*** Opening Records ***
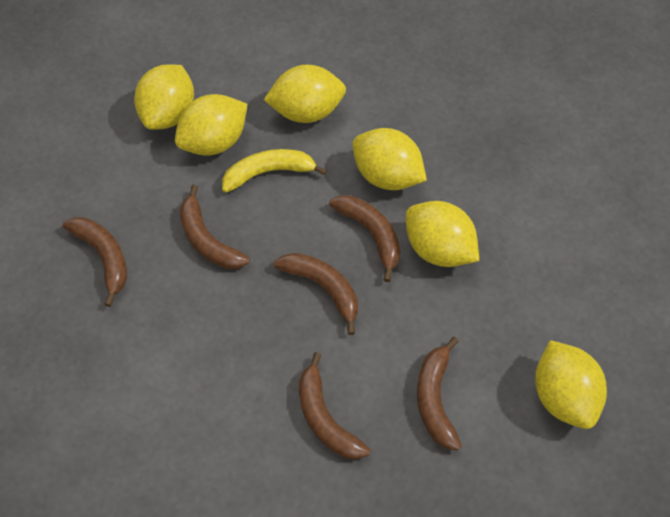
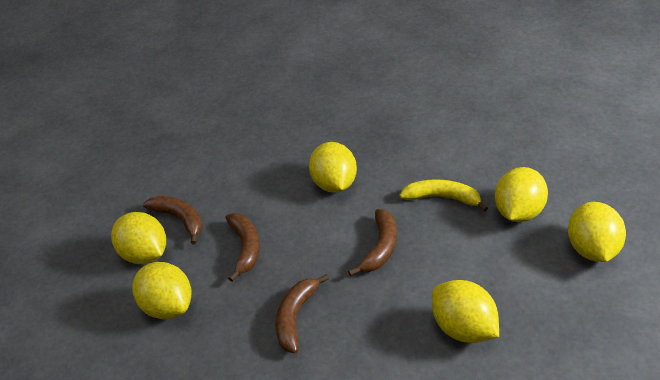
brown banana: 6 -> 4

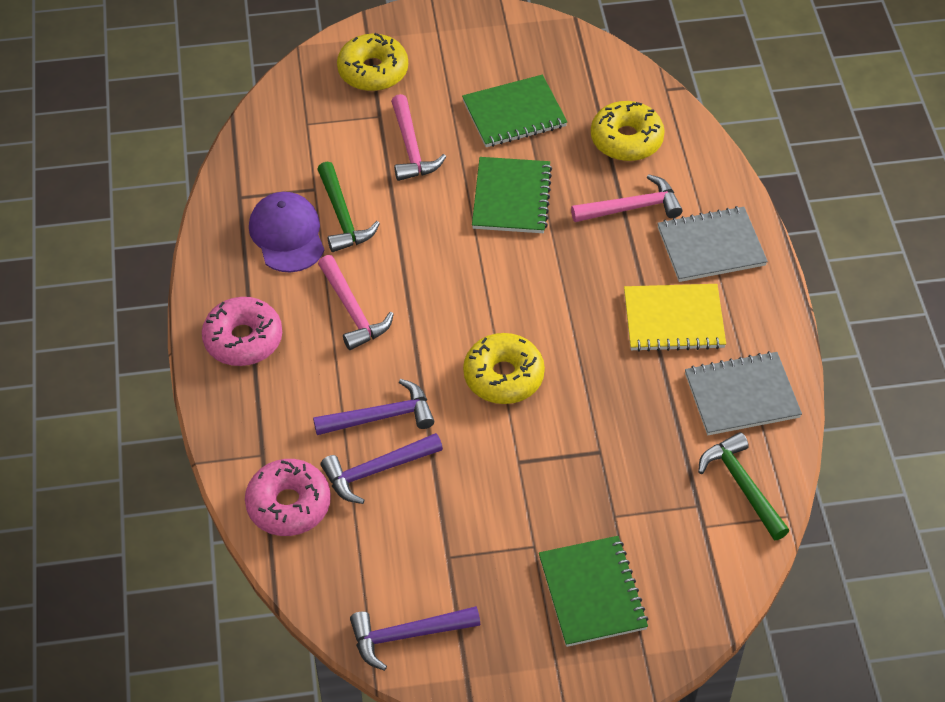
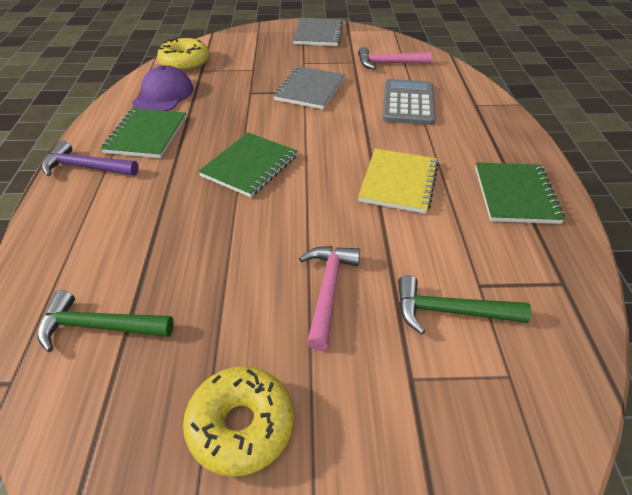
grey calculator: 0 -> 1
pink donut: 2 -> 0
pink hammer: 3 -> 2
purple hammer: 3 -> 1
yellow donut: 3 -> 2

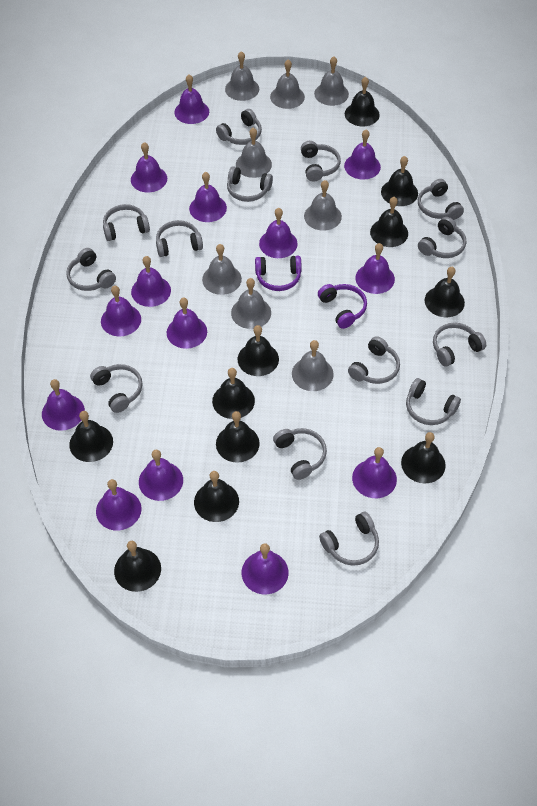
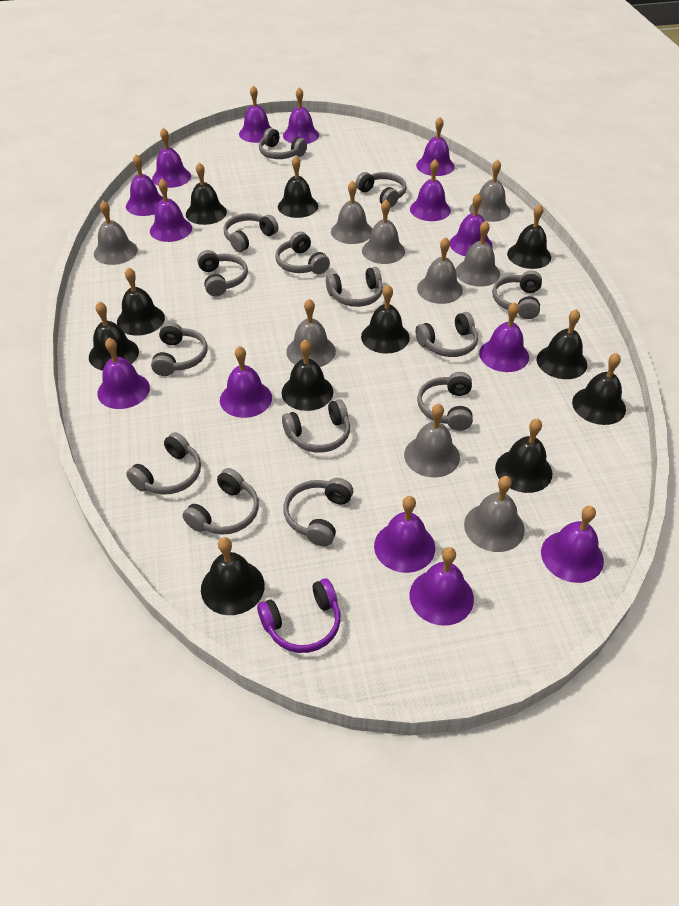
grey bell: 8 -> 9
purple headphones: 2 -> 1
*** Closing Records ***
▶ _What you have to do_: The entries above are to be returned exactly, without their pictures.

▶ _Written solution_:
brown banana: 6 -> 4

grey calculator: 0 -> 1
pink donut: 2 -> 0
pink hammer: 3 -> 2
purple hammer: 3 -> 1
yellow donut: 3 -> 2

grey bell: 8 -> 9
purple headphones: 2 -> 1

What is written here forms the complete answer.